WORK REQUEST ▸
Copy the entries, beginning at the line that has "Measure the distance between" and stopping after the line that has "That is True.". Substitute "gray stone path" for every "gray gravel path" and leave everything else unchanged.

Segment Start: DATA SUPPLIED

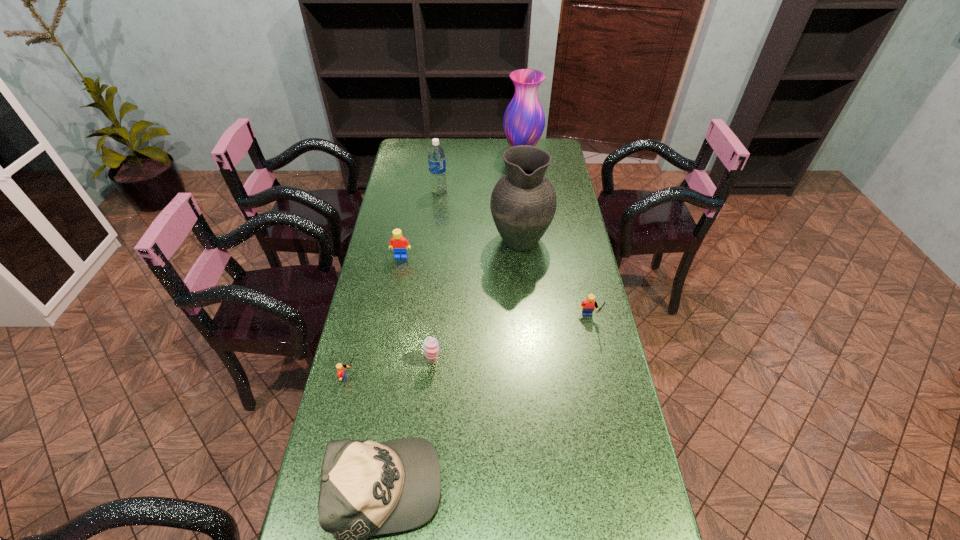
Find the location of a particular element. This screenshot has width=960, height=540. the left yellow Lego is located at coordinates (341, 374).

This screenshot has width=960, height=540. Find the location of `the nearer yellow Lego`. the nearer yellow Lego is located at coordinates (341, 374).

Locate an element on the screen. Image resolution: width=960 pixels, height=540 pixels. vacant region located 0.200m on the front of the vase is located at coordinates (526, 190).

Locate an element on the screen. The width and height of the screenshot is (960, 540). free region located on the side of the pitcher with the handle is located at coordinates pyautogui.click(x=513, y=166).

In order to click on vacant space located 0.300m on the side of the pitcher with the handle in this screenshot , I will do `click(514, 174)`.

At what (x,y) coordinates should I click in order to perform the action: click on vacant space situated 0.320m on the side of the pitcher with the handle. Please return your answer as a coordinate pair (x, y). This screenshot has height=540, width=960. Looking at the image, I should click on (514, 171).

Where is `vacant space located 0.330m on the right of the water bottle`? The height and width of the screenshot is (540, 960). vacant space located 0.330m on the right of the water bottle is located at coordinates (x=529, y=191).

Where is `vacant space positioned on the face of the red Lego`? vacant space positioned on the face of the red Lego is located at coordinates (386, 340).

At what (x,y) coordinates should I click in order to perform the action: click on free space located on the front-facing side of the rightmost Lego. Please return your answer as a coordinate pair (x, y). Looking at the image, I should click on (597, 360).

Identify the location of vacant region located on the right of the sherbert. This screenshot has width=960, height=540. (556, 362).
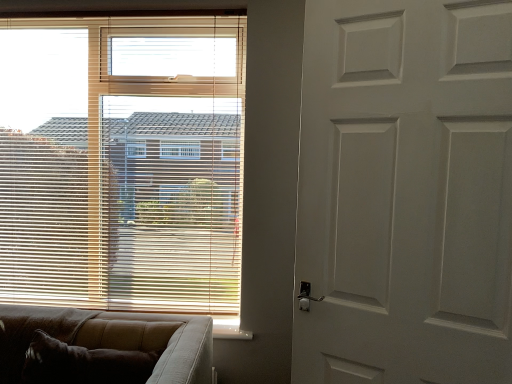
Question: Is the position of white matte door at right more distant than that of brown textured couch at lower left?

Choices:
 (A) yes
 (B) no

Answer: (B)

Question: Can you confirm if white matte door at right is bigger than brown textured couch at lower left?

Choices:
 (A) yes
 (B) no

Answer: (B)

Question: Is white matte door at right oriented away from brown textured couch at lower left?

Choices:
 (A) no
 (B) yes

Answer: (A)

Question: Considering the relative sizes of white matte door at right and brown textured couch at lower left in the image provided, is white matte door at right thinner than brown textured couch at lower left?

Choices:
 (A) yes
 (B) no

Answer: (A)

Question: From the image's perspective, is white matte door at right on top of brown textured couch at lower left?

Choices:
 (A) no
 (B) yes

Answer: (B)

Question: Does white matte door at right appear on the right side of brown textured couch at lower left?

Choices:
 (A) yes
 (B) no

Answer: (A)

Question: Would you say white matte door at right contains wooden blinds at upper left?

Choices:
 (A) no
 (B) yes

Answer: (A)

Question: From a real-world perspective, is white matte door at right on wooden blinds at upper left?

Choices:
 (A) no
 (B) yes

Answer: (A)

Question: Can you confirm if white matte door at right is positioned to the right of wooden blinds at upper left?

Choices:
 (A) no
 (B) yes

Answer: (B)

Question: Is white matte door at right facing away from wooden blinds at upper left?

Choices:
 (A) no
 (B) yes

Answer: (A)

Question: From the image's perspective, is white matte door at right located beneath wooden blinds at upper left?

Choices:
 (A) yes
 (B) no

Answer: (A)

Question: Are white matte door at right and wooden blinds at upper left beside each other?

Choices:
 (A) yes
 (B) no

Answer: (B)

Question: Is brown textured couch at lower left thinner than white matte door at right?

Choices:
 (A) yes
 (B) no

Answer: (B)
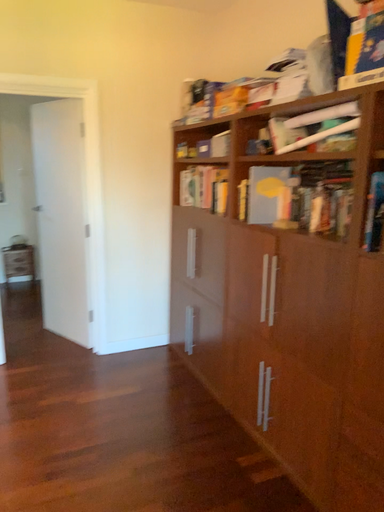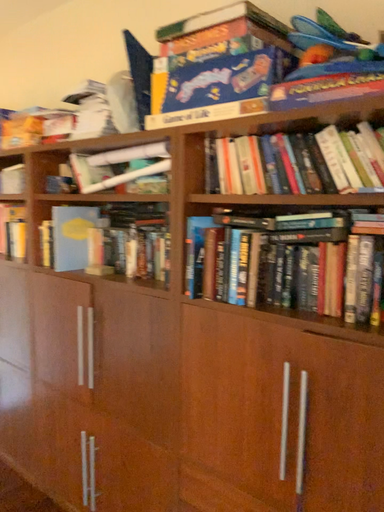
Question: How did the camera likely rotate when shooting the video?

Choices:
 (A) rotated right
 (B) rotated left

Answer: (A)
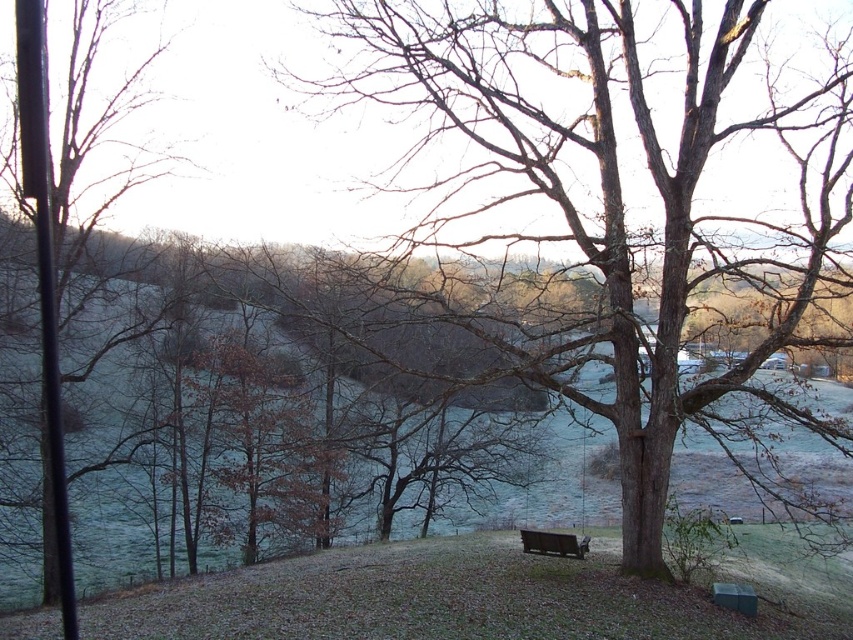
Question: Is brown rough textured tree at center wider than brown wooden bench at lower center?

Choices:
 (A) yes
 (B) no

Answer: (B)

Question: Based on their relative distances, which object is farther from the brown wooden bench at lower center?

Choices:
 (A) bare branches at left
 (B) brown rough textured tree at center

Answer: (A)

Question: Can you confirm if brown rough textured tree at center is positioned above bare branches at left?

Choices:
 (A) no
 (B) yes

Answer: (B)

Question: Which is farther from the brown wooden bench at lower center?

Choices:
 (A) brown rough textured tree at center
 (B) bare branches at left

Answer: (B)

Question: Is brown rough textured tree at center behind brown wooden bench at lower center?

Choices:
 (A) yes
 (B) no

Answer: (B)

Question: Which object appears closest to the camera in this image?

Choices:
 (A) brown wooden bench at lower center
 (B) bare branches at left

Answer: (B)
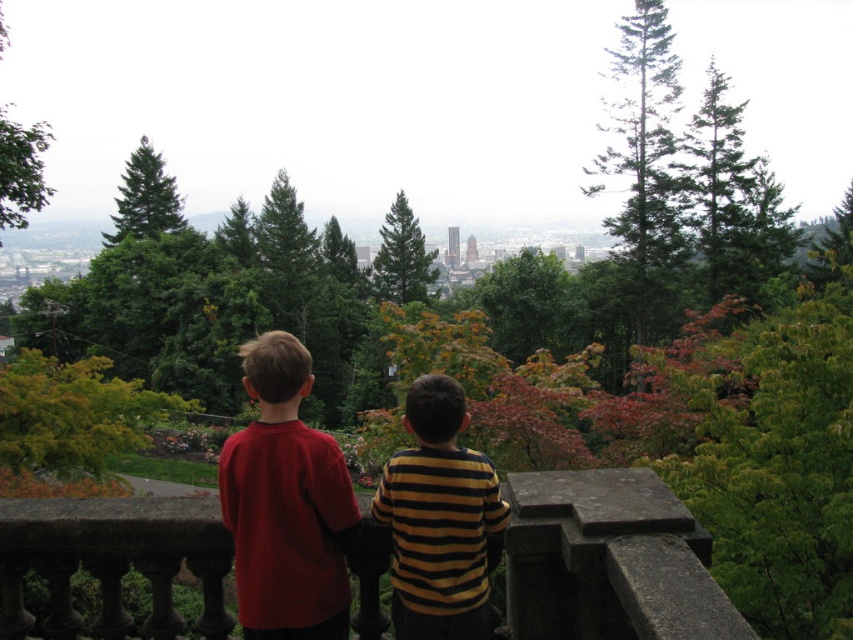
Between striped cotton shirt at center and green matte tree at center, which one has more height?

With more height is green matte tree at center.

Between striped cotton shirt at center and green matte tree at center, which one is positioned higher?

green matte tree at center

Which is behind, point (422, 388) or point (413, 236)?

The point (413, 236) is more distant.

Locate an element on the screen. striped cotton shirt at center is located at coordinates (439, 518).

Is point (148, 212) less distant than point (9, 172)?

No, (148, 212) is behind (9, 172).

Is point (135, 230) positioned behind point (38, 131)?

Yes, point (135, 230) is farther from viewer.

Which is in front, point (143, 227) or point (20, 192)?

Point (20, 192) is more forward.

This screenshot has height=640, width=853. What are the coordinates of `green matte tree at upper left` in the screenshot? It's located at (144, 198).

Which is behind, point (265, 492) or point (393, 252)?

Point (393, 252)

Between point (334, 476) and point (418, 260), which one is positioned in front?

Point (334, 476) is more forward.

Who is more distant from viewer, (323, 552) or (404, 211)?

The point (404, 211) is more distant.

Find the location of a particular element. matte red shirt at center is located at coordinates (285, 502).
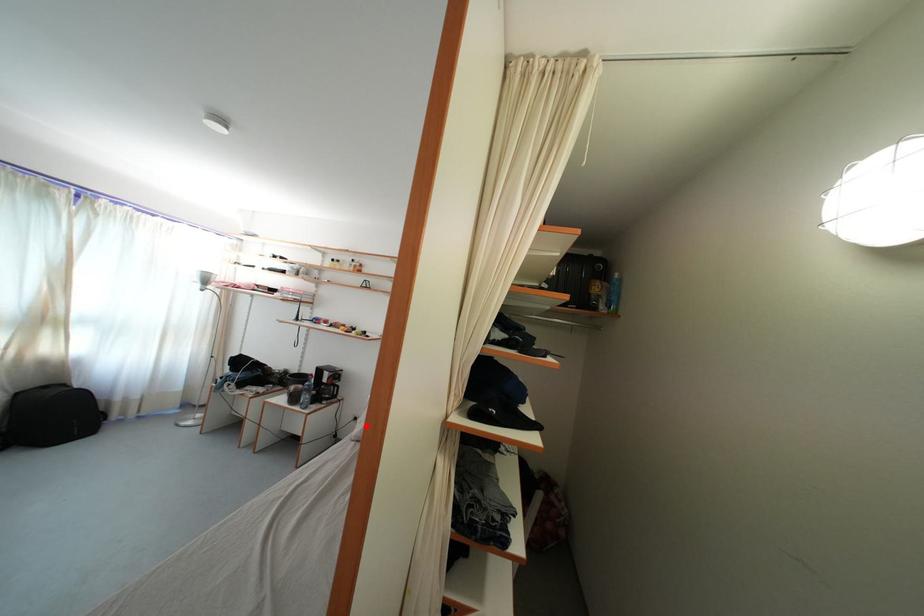
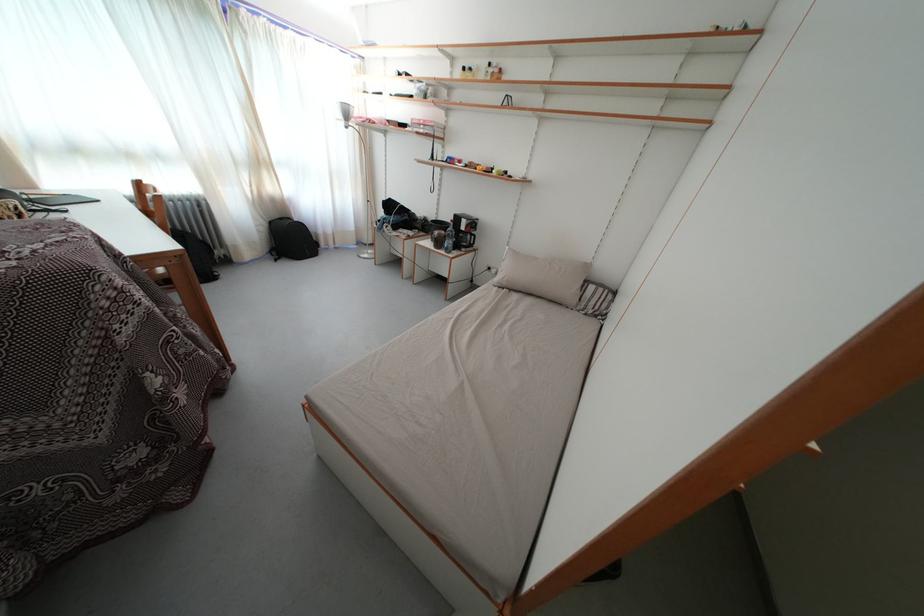
Locate, in the second image, the point that corresponds to the highlighted location in the first image.

(500, 276)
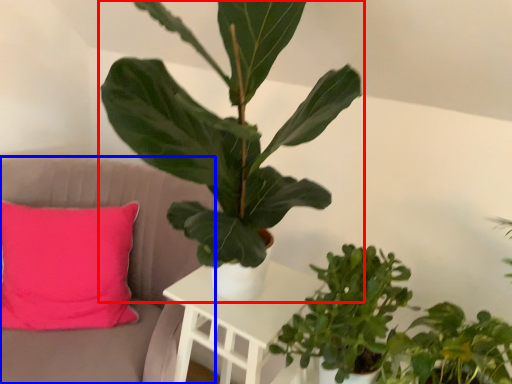
Question: Which point is closer to the camera, houseplant (highlighted by a red box) or armchair (highlighted by a blue box)?

Choices:
 (A) houseplant
 (B) armchair

Answer: (A)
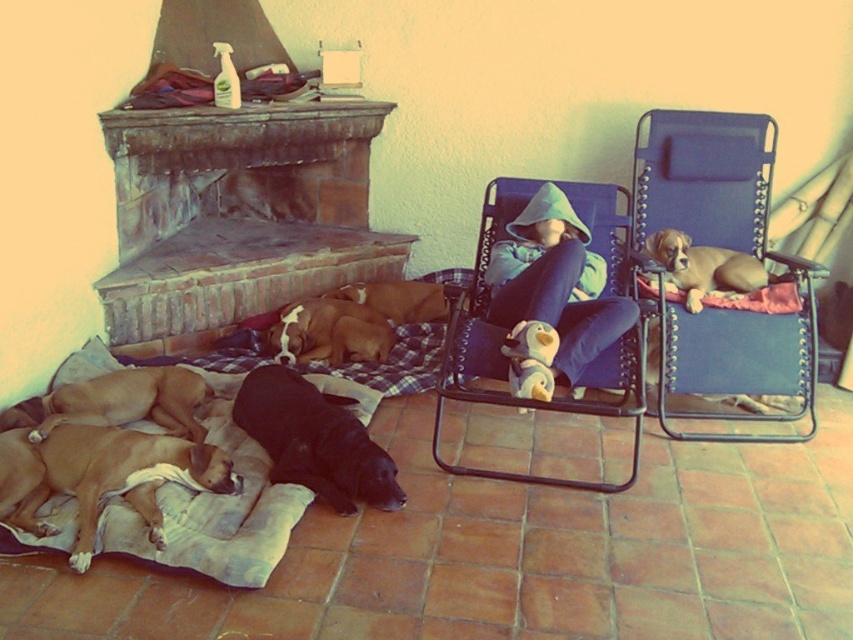
Measure the distance from black smooth dog at lower left to golden brown fur at lower left.

They are 15.72 inches apart.

Who is shorter, black smooth dog at lower left or golden brown fur at lower left?

golden brown fur at lower left is shorter.

Is point (393, 499) positioned before point (177, 413)?

Yes, it is.

Where is `black smooth dog at lower left`? black smooth dog at lower left is located at coordinates (315, 440).

Looking at this image, does matte blue folding chair at right appear on the right side of brown fur at center?

Correct, you'll find matte blue folding chair at right to the right of brown fur at center.

Is point (729, 440) behind point (285, 340)?

No, it is in front of (285, 340).

Locate an element on the screen. The width and height of the screenshot is (853, 640). matte blue folding chair at right is located at coordinates (722, 248).

Can you confirm if green fleece hoodie at center is thinner than golden brown fur at lower left?

Yes.

Is green fleece hoodie at center positioned behind golden brown fur at lower left?

Yes, green fleece hoodie at center is further from the viewer.

Where is `green fleece hoodie at center`? green fleece hoodie at center is located at coordinates [553, 289].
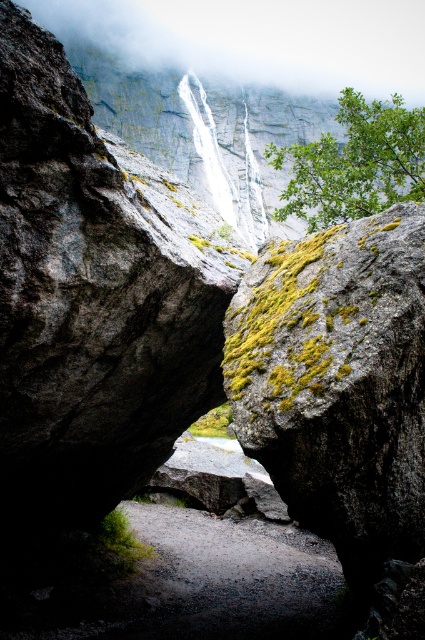
Does white misty fog at upper center have a greater height compared to gray gravel path at center?

Indeed, white misty fog at upper center has a greater height compared to gray gravel path at center.

Which of these two, white misty fog at upper center or gray gravel path at center, stands taller?

Standing taller between the two is white misty fog at upper center.

Between point (161, 49) and point (215, 605), which one is positioned behind?

The point (161, 49) is more distant.

Find the location of a particular element. white misty fog at upper center is located at coordinates (235, 68).

How much distance is there between gray gravel path at center and white smooth waterfall at center?

The distance of gray gravel path at center from white smooth waterfall at center is 40.50 meters.

Is gray gravel path at center below white smooth waterfall at center?

Yes.

Measure the distance between gray gravel path at center and camera.

gray gravel path at center and camera are 20.47 feet apart.

This screenshot has height=640, width=425. I want to click on gray gravel path at center, so click(x=229, y=579).

Is the position of white misty fog at upper center less distant than that of white smooth waterfall at center?

No, white misty fog at upper center is behind white smooth waterfall at center.

Does white misty fog at upper center lie behind white smooth waterfall at center?

That is True.

Find the location of a particular element. The height and width of the screenshot is (640, 425). white misty fog at upper center is located at coordinates (235, 68).

In order to click on white misty fog at upper center in this screenshot , I will do `click(235, 68)`.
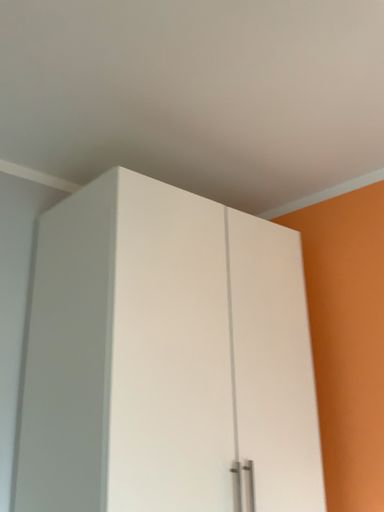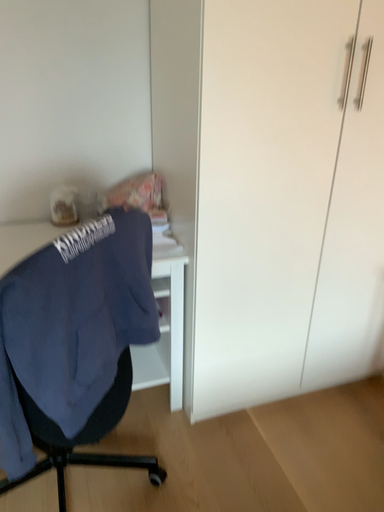
Question: How did the camera likely rotate when shooting the video?

Choices:
 (A) rotated right
 (B) rotated left

Answer: (B)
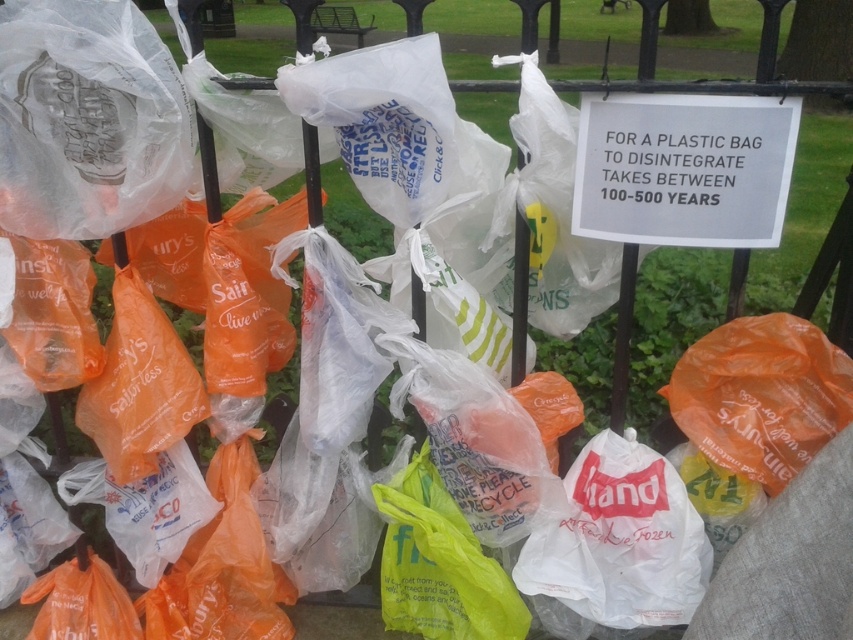
You are standing in the park and see the white paper sign at upper center and the translucent yellow plastic bag at center. Which object is nearer to you?

The white paper sign at upper center is closer to the viewer than the translucent yellow plastic bag at center.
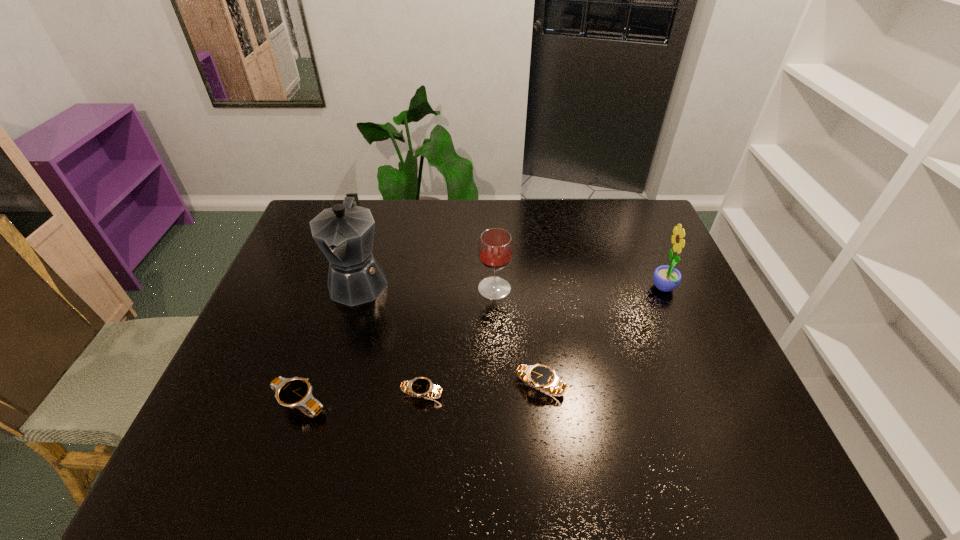
Where is `free space that is in between the second watch from left to right and the rightmost watch`? free space that is in between the second watch from left to right and the rightmost watch is located at coordinates (481, 390).

The width and height of the screenshot is (960, 540). I want to click on empty space between the tallest object and the wineglass, so click(x=426, y=285).

Locate which object is the fourth closest to the leftmost watch. Please provide its 2D coordinates. Your answer should be formatted as a tuple, i.e. [(x, y)], where the tuple contains the x and y coordinates of a point satisfying the conditions above.

[(495, 248)]

The image size is (960, 540). I want to click on object that is the closest to the fourth object from right to left, so click(295, 392).

Locate an element on the screen. watch that stands as the closest to the third object from left to right is located at coordinates [295, 392].

Locate an element on the screen. The image size is (960, 540). the closest watch to the shortest object is located at coordinates (295, 392).

Identify the location of free point that satisfies the following two spatial constraints: 1. at the spout of the shortest watch; 2. on the right side of the tallest object. (325, 395).

Find the location of a particular element. This screenshot has height=540, width=960. free spot that satisfies the following two spatial constraints: 1. at the spout of the tallest object; 2. on the left side of the third tallest object is located at coordinates (357, 288).

Find the location of `free space that satisfies the following two spatial constraints: 1. on the front-facing side of the rightmost object; 2. on the front side of the leftmost watch`. free space that satisfies the following two spatial constraints: 1. on the front-facing side of the rightmost object; 2. on the front side of the leftmost watch is located at coordinates (713, 404).

Where is `free space that satisfies the following two spatial constraints: 1. on the back side of the leftmost watch; 2. on the right side of the fourth object from right to left`? free space that satisfies the following two spatial constraints: 1. on the back side of the leftmost watch; 2. on the right side of the fourth object from right to left is located at coordinates (302, 395).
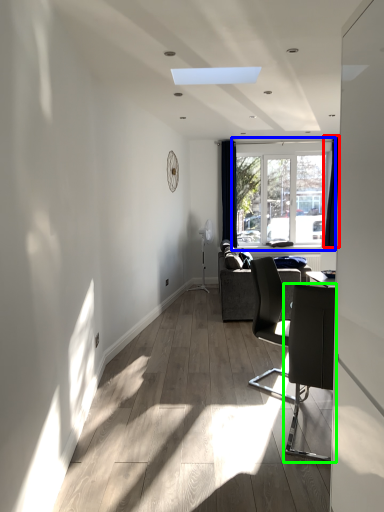
Question: Which is nearer to the curtain (highlighted by a red box)? window (highlighted by a blue box) or chair (highlighted by a green box).

Choices:
 (A) window
 (B) chair

Answer: (A)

Segment End: DATA SUPPLIED

RESULT OF THIS EXERCISE ▸
Measure the distance between gray stone path at center and camera.

gray stone path at center and camera are 20.47 feet apart.

This screenshot has height=640, width=425. I want to click on gray stone path at center, so click(x=229, y=579).

Is the position of white misty fog at upper center less distant than that of white smooth waterfall at center?

No, white misty fog at upper center is behind white smooth waterfall at center.

Does white misty fog at upper center lie behind white smooth waterfall at center?

That is True.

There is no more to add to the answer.